**Work instructions:**
Records follow. Select each line holding "none".

** Opening Input records block **

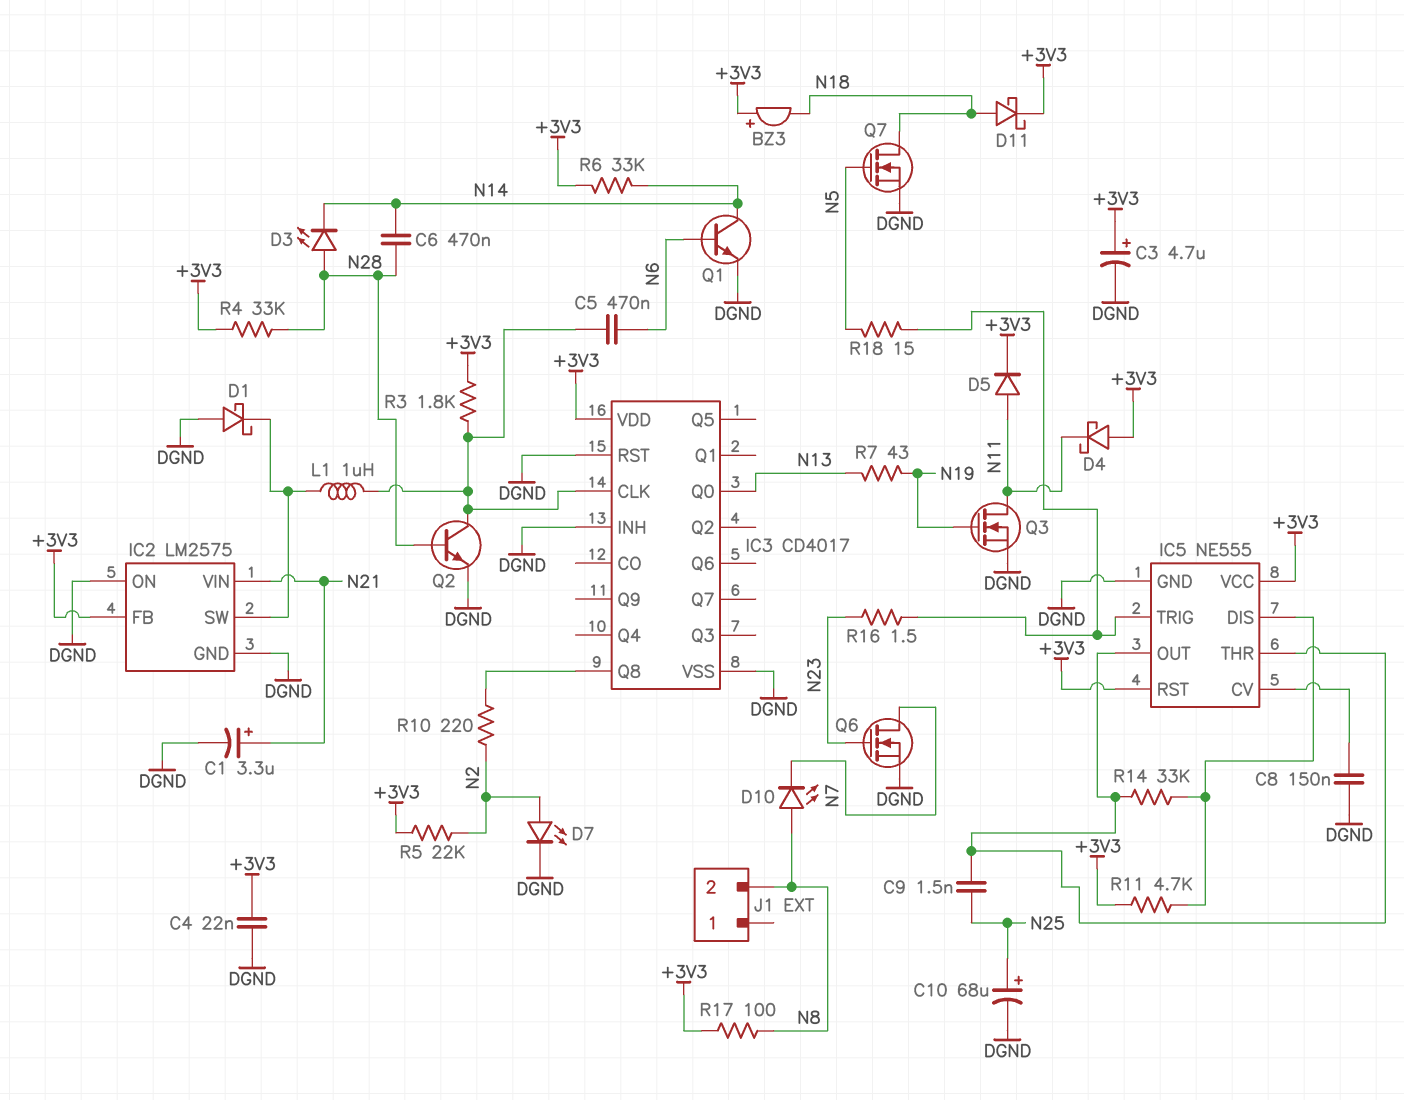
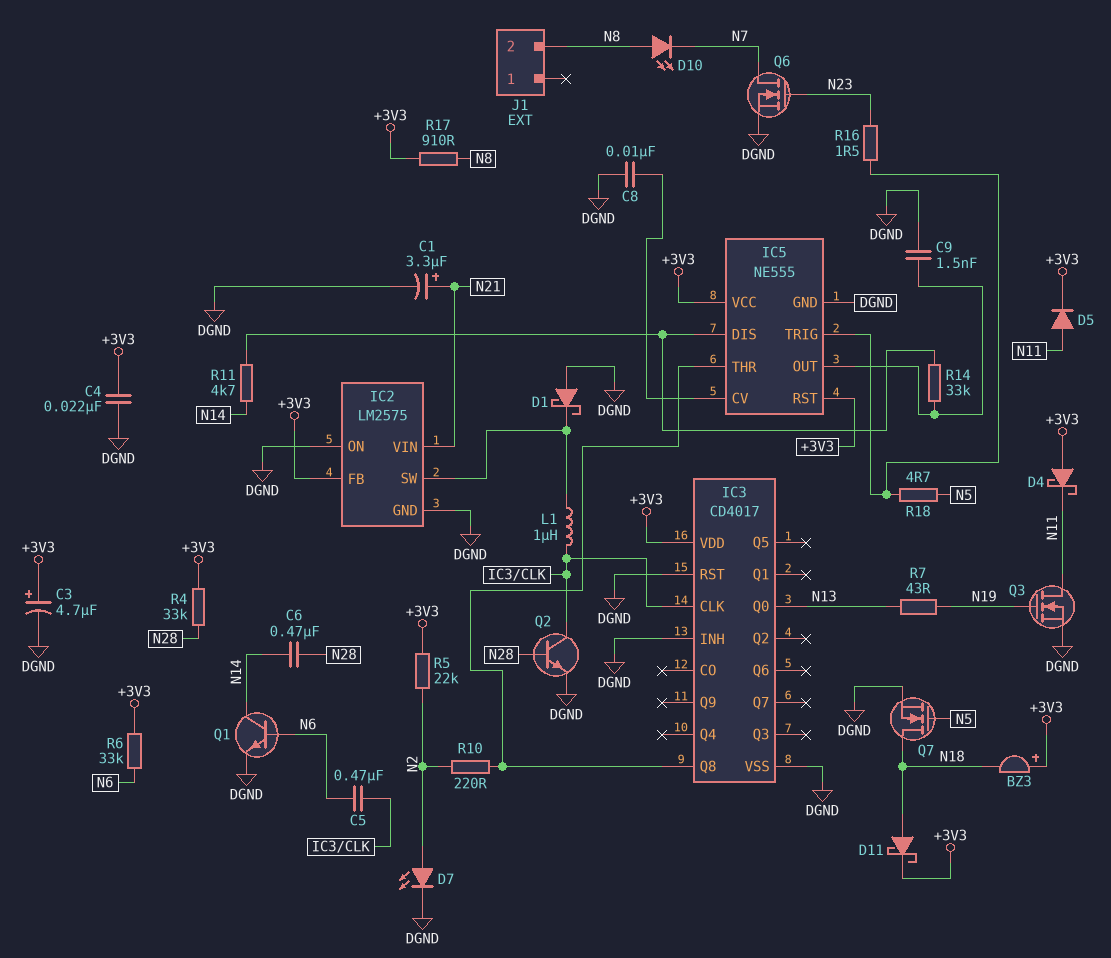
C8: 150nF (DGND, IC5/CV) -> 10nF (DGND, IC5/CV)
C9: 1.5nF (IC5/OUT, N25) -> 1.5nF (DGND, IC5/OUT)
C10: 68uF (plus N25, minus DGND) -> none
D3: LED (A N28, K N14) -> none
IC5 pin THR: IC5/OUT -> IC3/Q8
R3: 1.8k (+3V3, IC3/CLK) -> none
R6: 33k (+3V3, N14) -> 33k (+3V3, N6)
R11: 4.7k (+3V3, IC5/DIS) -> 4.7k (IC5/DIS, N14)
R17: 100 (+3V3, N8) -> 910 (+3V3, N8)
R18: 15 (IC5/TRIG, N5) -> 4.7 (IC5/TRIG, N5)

** Closing Input records block **

**Expected answer:**
C10: 68uF (plus N25, minus DGND) -> none
D3: LED (A N28, K N14) -> none
R3: 1.8k (+3V3, IC3/CLK) -> none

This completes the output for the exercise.